**Exercise goal**
Your answer should consist solely of the lines from the one containing "75 degrees clockwise |" through the end of the entries below, duplicated exactly.

**The data**
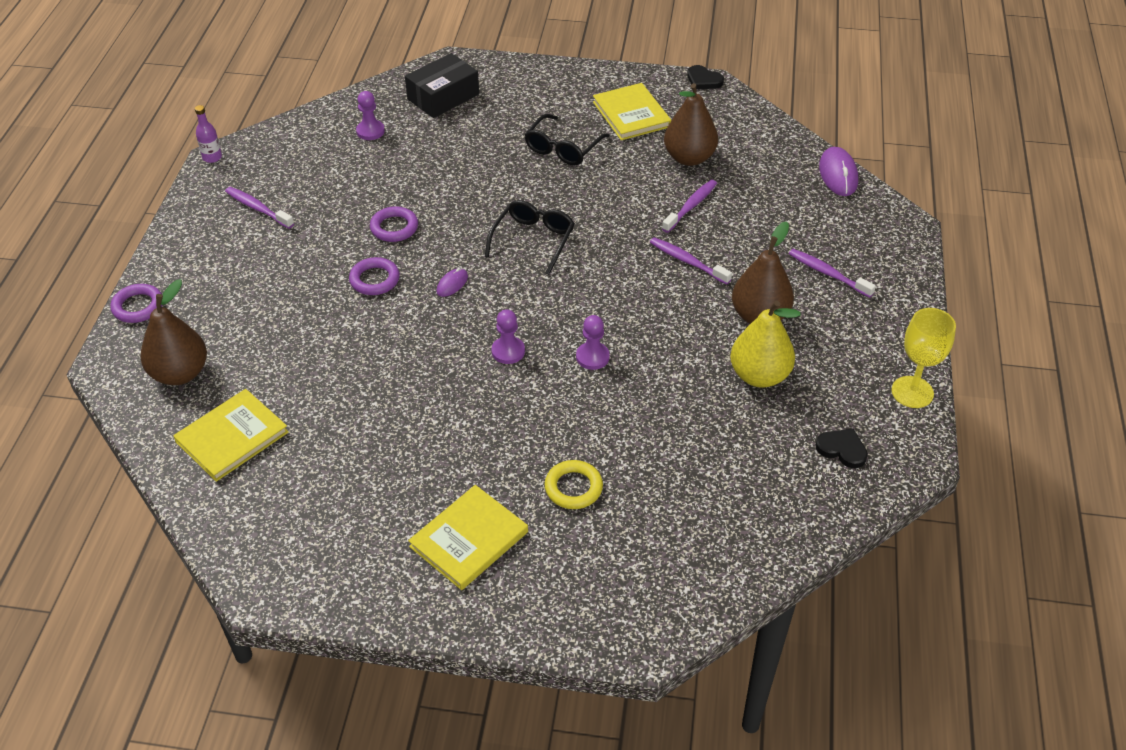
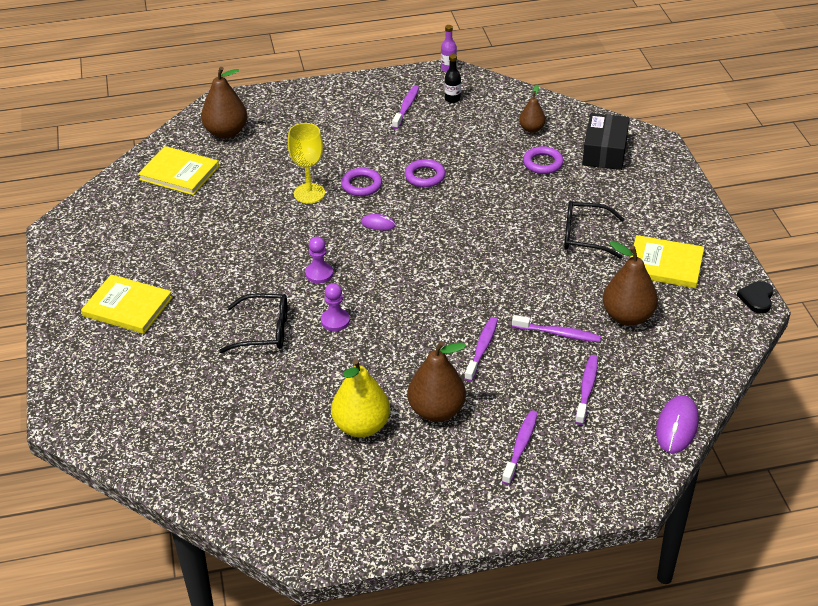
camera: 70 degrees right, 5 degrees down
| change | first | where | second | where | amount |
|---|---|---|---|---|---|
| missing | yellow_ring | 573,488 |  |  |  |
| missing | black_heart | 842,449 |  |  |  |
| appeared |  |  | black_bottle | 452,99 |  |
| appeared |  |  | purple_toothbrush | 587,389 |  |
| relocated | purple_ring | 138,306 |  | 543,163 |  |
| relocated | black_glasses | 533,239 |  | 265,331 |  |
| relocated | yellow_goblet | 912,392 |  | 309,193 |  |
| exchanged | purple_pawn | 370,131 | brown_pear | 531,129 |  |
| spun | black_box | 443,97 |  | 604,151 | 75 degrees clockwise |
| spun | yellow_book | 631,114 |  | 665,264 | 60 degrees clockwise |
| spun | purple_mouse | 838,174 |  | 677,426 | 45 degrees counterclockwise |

**Solution for this exercise**
| spun | black_box | 443,97 |  | 604,151 | 75 degrees clockwise |
| spun | yellow_book | 631,114 |  | 665,264 | 60 degrees clockwise |
| spun | purple_mouse | 838,174 |  | 677,426 | 45 degrees counterclockwise |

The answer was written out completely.